TASK ITEM –
Which lines of the records below contain the word "bowling"? Show each one.

[[ GIVEN INFORMATION, beginning ]]

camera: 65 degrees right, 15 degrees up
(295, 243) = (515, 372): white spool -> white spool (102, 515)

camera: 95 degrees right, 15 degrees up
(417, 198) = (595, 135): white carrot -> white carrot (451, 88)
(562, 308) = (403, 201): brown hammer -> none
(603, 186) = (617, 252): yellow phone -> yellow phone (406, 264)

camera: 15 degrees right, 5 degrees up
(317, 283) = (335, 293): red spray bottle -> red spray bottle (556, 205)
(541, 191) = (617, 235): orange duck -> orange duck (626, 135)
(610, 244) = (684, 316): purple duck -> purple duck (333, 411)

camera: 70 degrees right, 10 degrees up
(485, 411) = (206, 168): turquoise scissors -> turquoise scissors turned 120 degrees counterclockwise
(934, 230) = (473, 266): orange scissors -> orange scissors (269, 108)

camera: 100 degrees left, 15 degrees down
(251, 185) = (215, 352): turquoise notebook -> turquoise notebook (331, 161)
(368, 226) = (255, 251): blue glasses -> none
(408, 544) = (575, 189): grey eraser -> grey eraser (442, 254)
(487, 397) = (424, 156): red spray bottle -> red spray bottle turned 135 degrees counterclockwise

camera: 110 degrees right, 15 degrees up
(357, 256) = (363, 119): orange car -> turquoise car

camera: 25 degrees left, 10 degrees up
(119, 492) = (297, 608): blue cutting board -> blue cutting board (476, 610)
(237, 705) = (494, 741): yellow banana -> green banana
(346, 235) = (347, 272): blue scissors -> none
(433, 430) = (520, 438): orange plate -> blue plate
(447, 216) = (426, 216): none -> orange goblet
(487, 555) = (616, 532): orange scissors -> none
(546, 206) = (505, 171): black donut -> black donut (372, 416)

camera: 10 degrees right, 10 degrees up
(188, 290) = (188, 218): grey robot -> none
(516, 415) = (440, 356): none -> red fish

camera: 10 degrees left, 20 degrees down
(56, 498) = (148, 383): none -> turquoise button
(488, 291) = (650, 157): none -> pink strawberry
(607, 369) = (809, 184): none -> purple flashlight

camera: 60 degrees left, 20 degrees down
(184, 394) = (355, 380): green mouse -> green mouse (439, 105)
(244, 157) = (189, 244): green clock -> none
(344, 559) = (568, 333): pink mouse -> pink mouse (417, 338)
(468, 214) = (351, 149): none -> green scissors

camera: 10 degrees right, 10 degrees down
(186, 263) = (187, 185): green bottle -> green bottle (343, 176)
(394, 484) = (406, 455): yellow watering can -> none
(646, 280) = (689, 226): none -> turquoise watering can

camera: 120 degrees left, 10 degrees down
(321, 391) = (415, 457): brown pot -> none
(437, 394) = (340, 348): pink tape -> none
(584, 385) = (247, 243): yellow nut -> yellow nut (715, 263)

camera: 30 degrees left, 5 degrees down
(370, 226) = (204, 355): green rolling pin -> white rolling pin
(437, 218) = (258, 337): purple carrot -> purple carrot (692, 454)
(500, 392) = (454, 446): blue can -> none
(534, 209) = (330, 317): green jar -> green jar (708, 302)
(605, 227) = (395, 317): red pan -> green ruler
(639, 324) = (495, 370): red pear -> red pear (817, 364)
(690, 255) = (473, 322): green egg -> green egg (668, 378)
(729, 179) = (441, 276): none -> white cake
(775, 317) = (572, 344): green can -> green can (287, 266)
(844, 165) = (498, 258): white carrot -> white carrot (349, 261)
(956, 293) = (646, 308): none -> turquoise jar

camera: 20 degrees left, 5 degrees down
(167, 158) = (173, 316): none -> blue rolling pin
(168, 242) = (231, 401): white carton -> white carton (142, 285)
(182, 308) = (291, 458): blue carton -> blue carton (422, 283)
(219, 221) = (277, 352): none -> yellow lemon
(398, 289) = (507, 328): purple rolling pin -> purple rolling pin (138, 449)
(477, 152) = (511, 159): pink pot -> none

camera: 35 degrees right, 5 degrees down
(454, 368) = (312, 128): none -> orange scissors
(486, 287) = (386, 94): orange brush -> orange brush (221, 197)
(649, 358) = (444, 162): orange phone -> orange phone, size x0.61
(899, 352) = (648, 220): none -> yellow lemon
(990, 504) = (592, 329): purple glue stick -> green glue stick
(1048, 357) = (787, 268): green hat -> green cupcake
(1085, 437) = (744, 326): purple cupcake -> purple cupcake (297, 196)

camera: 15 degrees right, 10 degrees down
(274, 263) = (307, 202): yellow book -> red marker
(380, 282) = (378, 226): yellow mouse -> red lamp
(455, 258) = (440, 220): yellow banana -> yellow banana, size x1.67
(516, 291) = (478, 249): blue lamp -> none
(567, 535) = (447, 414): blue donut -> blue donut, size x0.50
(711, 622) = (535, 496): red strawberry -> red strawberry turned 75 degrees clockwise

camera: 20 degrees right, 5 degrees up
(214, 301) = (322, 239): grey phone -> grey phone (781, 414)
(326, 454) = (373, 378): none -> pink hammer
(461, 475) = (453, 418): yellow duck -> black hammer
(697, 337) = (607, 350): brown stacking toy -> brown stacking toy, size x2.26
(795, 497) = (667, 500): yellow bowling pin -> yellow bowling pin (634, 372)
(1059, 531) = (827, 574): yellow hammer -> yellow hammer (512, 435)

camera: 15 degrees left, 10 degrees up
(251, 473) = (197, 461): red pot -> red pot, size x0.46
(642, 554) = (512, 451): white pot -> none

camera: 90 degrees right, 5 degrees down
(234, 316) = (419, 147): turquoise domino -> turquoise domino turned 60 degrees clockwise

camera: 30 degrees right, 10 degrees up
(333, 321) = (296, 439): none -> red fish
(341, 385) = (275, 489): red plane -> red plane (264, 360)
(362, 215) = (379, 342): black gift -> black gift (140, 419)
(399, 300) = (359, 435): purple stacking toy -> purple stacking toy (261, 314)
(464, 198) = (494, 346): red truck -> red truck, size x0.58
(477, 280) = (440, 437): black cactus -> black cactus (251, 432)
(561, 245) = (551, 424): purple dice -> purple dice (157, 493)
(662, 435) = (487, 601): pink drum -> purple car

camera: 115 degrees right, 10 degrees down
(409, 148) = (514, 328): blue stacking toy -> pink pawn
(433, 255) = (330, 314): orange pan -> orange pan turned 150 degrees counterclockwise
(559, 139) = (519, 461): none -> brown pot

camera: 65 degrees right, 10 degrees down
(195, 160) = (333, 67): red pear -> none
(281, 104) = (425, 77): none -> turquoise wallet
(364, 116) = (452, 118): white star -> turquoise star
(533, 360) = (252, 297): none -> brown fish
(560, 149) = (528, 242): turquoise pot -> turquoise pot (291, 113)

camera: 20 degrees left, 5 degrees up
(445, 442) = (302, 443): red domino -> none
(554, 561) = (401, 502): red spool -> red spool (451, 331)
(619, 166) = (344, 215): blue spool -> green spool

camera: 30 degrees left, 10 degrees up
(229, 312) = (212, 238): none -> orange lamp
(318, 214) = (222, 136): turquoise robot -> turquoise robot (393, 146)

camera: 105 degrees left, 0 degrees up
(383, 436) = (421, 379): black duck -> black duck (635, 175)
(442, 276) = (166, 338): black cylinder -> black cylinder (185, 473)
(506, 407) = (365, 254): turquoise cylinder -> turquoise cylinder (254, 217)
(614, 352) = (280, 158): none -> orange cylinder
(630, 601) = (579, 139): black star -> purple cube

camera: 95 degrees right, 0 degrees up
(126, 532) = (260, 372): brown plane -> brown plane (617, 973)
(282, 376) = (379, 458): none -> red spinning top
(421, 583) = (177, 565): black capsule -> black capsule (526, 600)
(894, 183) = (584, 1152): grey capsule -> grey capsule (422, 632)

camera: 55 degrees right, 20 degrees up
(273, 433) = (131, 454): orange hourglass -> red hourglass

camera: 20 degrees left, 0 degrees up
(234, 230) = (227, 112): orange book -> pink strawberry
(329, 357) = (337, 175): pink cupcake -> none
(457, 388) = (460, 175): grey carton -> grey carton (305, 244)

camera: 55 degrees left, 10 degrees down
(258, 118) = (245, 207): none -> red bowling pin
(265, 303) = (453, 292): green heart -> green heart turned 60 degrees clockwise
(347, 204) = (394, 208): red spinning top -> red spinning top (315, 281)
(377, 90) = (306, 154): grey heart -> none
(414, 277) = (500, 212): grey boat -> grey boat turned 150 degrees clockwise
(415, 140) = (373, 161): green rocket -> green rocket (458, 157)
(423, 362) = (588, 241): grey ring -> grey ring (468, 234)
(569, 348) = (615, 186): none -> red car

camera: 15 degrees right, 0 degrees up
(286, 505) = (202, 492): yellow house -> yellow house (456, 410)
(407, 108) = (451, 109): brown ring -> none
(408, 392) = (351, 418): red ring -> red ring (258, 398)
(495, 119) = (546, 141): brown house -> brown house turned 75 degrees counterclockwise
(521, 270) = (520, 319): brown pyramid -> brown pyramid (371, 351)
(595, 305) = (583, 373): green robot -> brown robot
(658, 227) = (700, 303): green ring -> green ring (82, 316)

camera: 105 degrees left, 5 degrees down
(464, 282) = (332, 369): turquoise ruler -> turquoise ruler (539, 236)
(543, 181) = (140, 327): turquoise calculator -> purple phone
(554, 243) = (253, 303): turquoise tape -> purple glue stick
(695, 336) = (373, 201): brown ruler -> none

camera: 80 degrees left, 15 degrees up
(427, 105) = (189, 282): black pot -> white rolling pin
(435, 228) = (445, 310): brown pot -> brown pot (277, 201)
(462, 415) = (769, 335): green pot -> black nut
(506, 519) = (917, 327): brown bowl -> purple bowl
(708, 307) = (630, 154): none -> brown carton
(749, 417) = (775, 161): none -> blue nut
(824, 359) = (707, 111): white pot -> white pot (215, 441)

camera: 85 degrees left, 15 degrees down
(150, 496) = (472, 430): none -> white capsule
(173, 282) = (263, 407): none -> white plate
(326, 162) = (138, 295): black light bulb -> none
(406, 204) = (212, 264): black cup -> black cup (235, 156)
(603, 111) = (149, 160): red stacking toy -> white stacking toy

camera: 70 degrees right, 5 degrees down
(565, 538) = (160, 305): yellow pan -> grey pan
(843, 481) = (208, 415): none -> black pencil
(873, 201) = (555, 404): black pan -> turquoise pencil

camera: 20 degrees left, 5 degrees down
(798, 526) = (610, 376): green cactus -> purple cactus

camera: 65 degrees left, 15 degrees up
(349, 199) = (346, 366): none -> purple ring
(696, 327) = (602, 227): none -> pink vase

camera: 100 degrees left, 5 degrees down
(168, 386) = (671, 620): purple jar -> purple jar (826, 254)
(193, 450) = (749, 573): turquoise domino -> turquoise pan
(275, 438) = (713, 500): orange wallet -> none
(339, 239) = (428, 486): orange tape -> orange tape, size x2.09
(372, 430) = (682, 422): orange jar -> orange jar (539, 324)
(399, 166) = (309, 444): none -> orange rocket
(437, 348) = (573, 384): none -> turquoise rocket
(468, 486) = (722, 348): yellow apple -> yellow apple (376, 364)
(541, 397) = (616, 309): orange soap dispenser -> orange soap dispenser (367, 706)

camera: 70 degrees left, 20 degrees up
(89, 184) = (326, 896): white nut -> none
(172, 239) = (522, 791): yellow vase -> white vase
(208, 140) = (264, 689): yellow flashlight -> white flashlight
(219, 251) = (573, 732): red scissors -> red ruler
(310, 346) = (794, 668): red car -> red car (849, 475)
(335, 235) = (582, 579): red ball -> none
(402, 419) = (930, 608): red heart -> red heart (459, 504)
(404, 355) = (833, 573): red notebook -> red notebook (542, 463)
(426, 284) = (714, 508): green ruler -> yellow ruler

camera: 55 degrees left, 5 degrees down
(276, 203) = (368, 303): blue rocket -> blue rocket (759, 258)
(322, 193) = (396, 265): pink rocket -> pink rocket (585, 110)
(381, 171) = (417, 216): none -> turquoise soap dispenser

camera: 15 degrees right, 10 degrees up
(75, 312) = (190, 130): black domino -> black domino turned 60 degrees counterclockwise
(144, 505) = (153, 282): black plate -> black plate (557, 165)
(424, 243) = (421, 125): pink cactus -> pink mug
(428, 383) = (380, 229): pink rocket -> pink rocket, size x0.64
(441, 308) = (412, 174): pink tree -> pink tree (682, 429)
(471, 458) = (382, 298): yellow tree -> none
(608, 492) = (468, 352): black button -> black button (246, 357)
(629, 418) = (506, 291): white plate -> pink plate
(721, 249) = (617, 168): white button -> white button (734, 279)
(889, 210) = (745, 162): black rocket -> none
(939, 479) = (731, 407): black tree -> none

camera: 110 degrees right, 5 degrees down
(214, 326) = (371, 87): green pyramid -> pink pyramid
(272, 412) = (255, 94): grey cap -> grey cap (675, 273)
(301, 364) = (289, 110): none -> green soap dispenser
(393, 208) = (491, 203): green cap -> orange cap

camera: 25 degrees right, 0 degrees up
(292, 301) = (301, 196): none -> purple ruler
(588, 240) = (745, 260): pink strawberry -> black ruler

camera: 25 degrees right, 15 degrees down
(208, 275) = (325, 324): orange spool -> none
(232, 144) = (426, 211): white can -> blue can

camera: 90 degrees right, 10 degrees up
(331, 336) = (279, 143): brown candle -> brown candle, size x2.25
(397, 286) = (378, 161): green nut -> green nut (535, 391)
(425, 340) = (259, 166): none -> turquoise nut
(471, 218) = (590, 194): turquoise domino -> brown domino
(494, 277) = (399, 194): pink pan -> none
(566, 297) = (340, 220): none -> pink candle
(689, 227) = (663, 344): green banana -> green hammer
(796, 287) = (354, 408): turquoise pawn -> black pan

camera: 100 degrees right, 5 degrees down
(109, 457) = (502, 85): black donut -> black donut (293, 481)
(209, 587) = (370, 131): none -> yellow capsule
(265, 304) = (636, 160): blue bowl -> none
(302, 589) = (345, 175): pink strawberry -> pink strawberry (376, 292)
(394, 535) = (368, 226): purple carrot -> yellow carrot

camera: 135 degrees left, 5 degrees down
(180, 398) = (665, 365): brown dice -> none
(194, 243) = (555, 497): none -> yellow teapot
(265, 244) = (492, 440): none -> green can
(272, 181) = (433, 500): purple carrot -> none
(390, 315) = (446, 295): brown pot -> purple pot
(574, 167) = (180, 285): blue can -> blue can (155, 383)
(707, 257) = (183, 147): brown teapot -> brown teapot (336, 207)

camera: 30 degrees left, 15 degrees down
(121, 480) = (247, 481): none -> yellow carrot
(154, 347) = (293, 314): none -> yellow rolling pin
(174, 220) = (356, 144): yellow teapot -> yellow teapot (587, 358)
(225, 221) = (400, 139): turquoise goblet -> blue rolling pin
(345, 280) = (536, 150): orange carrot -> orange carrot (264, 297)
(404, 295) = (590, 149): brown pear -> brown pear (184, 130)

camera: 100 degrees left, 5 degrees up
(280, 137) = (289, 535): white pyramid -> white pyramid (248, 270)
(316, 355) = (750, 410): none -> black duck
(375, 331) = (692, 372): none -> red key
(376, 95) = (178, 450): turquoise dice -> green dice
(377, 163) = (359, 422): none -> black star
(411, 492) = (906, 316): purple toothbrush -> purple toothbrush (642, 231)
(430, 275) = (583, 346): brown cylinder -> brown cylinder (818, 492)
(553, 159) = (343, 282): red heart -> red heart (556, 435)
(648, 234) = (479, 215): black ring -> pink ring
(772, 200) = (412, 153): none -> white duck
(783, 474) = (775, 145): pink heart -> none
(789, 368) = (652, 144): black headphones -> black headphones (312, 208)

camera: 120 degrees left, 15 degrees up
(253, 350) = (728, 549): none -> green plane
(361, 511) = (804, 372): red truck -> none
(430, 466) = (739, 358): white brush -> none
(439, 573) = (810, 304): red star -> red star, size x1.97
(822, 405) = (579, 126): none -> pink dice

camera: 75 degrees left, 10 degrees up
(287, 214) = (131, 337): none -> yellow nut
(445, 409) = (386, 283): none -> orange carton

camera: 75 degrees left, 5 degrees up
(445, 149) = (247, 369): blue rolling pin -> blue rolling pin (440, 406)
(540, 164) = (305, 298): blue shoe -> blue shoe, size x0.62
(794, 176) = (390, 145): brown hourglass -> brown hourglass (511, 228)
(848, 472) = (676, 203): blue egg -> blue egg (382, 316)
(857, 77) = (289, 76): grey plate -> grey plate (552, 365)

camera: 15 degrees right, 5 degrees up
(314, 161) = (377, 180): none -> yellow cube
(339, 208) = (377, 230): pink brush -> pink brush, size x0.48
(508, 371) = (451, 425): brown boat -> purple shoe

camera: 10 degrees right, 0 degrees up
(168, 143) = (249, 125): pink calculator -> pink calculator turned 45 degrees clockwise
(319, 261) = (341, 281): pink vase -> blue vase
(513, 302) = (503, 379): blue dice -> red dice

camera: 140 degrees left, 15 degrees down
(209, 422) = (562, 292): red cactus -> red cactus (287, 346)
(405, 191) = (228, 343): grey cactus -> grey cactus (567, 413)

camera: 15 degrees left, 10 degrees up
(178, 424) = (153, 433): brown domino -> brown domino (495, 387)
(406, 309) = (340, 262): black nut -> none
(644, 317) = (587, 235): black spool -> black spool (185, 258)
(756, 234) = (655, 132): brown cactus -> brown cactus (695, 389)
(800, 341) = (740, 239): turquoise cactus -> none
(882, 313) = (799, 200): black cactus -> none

[[ GIVEN INFORMATION, end ]]

YOUR RESPONSE –
(795, 497) = (667, 500): yellow bowling pin -> yellow bowling pin (634, 372)
(258, 118) = (245, 207): none -> red bowling pin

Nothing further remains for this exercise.